* O que fazer: Edite os dados abaixo trocando "counterclockwise" por "anticlockwise" em todas as linhas e deixando o resto como está.
----- Dados -----
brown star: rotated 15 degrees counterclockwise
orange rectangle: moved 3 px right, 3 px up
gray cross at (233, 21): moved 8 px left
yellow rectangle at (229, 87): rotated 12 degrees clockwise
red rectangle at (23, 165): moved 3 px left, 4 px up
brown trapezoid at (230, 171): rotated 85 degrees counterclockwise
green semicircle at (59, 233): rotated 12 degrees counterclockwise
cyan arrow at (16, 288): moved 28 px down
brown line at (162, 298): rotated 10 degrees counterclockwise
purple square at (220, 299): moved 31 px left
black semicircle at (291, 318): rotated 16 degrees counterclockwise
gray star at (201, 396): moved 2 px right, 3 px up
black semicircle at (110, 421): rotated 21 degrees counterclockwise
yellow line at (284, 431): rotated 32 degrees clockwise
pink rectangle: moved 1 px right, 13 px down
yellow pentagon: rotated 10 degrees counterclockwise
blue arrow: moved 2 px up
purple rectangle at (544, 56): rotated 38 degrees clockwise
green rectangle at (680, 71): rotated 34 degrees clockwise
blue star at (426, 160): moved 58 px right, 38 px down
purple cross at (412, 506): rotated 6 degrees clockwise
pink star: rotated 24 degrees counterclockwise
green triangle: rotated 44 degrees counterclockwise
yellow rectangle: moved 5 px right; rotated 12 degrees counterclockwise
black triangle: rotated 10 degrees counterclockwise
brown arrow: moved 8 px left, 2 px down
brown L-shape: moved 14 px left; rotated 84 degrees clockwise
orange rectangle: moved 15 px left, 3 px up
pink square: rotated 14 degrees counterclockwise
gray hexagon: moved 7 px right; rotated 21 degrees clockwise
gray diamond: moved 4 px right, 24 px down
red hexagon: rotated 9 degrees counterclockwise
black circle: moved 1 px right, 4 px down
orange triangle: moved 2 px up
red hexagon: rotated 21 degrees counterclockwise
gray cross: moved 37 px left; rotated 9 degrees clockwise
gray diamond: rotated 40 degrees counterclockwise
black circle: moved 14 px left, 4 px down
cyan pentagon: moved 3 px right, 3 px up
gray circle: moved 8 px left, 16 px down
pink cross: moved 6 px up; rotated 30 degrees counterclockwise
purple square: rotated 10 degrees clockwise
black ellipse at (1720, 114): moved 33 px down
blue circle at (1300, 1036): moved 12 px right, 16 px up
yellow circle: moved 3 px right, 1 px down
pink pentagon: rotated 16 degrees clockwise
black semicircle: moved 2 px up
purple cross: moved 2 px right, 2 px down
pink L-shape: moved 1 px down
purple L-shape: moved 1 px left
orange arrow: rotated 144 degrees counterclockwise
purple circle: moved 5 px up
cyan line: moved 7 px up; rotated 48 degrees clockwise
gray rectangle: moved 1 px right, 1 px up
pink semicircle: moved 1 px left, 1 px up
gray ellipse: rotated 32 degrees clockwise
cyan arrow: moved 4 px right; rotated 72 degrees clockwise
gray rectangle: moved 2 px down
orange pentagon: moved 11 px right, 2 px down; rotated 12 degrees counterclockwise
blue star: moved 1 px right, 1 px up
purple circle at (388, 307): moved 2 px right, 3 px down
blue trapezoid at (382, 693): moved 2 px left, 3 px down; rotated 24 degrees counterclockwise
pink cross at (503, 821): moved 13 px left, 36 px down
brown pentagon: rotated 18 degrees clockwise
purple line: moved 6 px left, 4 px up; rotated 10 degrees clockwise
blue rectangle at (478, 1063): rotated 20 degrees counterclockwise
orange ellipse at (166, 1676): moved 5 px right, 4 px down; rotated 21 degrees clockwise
-----
* Resposta:
brown star: rotated 15 degrees anticlockwise
orange rectangle: moved 3 px right, 3 px up
gray cross at (233, 21): moved 8 px left
yellow rectangle at (229, 87): rotated 12 degrees clockwise
red rectangle at (23, 165): moved 3 px left, 4 px up
brown trapezoid at (230, 171): rotated 85 degrees anticlockwise
green semicircle at (59, 233): rotated 12 degrees anticlockwise
cyan arrow at (16, 288): moved 28 px down
brown line at (162, 298): rotated 10 degrees anticlockwise
purple square at (220, 299): moved 31 px left
black semicircle at (291, 318): rotated 16 degrees anticlockwise
gray star at (201, 396): moved 2 px right, 3 px up
black semicircle at (110, 421): rotated 21 degrees anticlockwise
yellow line at (284, 431): rotated 32 degrees clockwise
pink rectangle: moved 1 px right, 13 px down
yellow pentagon: rotated 10 degrees anticlockwise
blue arrow: moved 2 px up
purple rectangle at (544, 56): rotated 38 degrees clockwise
green rectangle at (680, 71): rotated 34 degrees clockwise
blue star at (426, 160): moved 58 px right, 38 px down
purple cross at (412, 506): rotated 6 degrees clockwise
pink star: rotated 24 degrees anticlockwise
green triangle: rotated 44 degrees anticlockwise
yellow rectangle: moved 5 px right; rotated 12 degrees anticlockwise
black triangle: rotated 10 degrees anticlockwise
brown arrow: moved 8 px left, 2 px down
brown L-shape: moved 14 px left; rotated 84 degrees clockwise
orange rectangle: moved 15 px left, 3 px up
pink square: rotated 14 degrees anticlockwise
gray hexagon: moved 7 px right; rotated 21 degrees clockwise
gray diamond: moved 4 px right, 24 px down
red hexagon: rotated 9 degrees anticlockwise
black circle: moved 1 px right, 4 px down
orange triangle: moved 2 px up
red hexagon: rotated 21 degrees anticlockwise
gray cross: moved 37 px left; rotated 9 degrees clockwise
gray diamond: rotated 40 degrees anticlockwise
black circle: moved 14 px left, 4 px down
cyan pentagon: moved 3 px right, 3 px up
gray circle: moved 8 px left, 16 px down
pink cross: moved 6 px up; rotated 30 degrees anticlockwise
purple square: rotated 10 degrees clockwise
black ellipse at (1720, 114): moved 33 px down
blue circle at (1300, 1036): moved 12 px right, 16 px up
yellow circle: moved 3 px right, 1 px down
pink pentagon: rotated 16 degrees clockwise
black semicircle: moved 2 px up
purple cross: moved 2 px right, 2 px down
pink L-shape: moved 1 px down
purple L-shape: moved 1 px left
orange arrow: rotated 144 degrees anticlockwise
purple circle: moved 5 px up
cyan line: moved 7 px up; rotated 48 degrees clockwise
gray rectangle: moved 1 px right, 1 px up
pink semicircle: moved 1 px left, 1 px up
gray ellipse: rotated 32 degrees clockwise
cyan arrow: moved 4 px right; rotated 72 degrees clockwise
gray rectangle: moved 2 px down
orange pentagon: moved 11 px right, 2 px down; rotated 12 degrees anticlockwise
blue star: moved 1 px right, 1 px up
purple circle at (388, 307): moved 2 px right, 3 px down
blue trapezoid at (382, 693): moved 2 px left, 3 px down; rotated 24 degrees anticlockwise
pink cross at (503, 821): moved 13 px left, 36 px down
brown pentagon: rotated 18 degrees clockwise
purple line: moved 6 px left, 4 px up; rotated 10 degrees clockwise
blue rectangle at (478, 1063): rotated 20 degrees anticlockwise
orange ellipse at (166, 1676): moved 5 px right, 4 px down; rotated 21 degrees clockwise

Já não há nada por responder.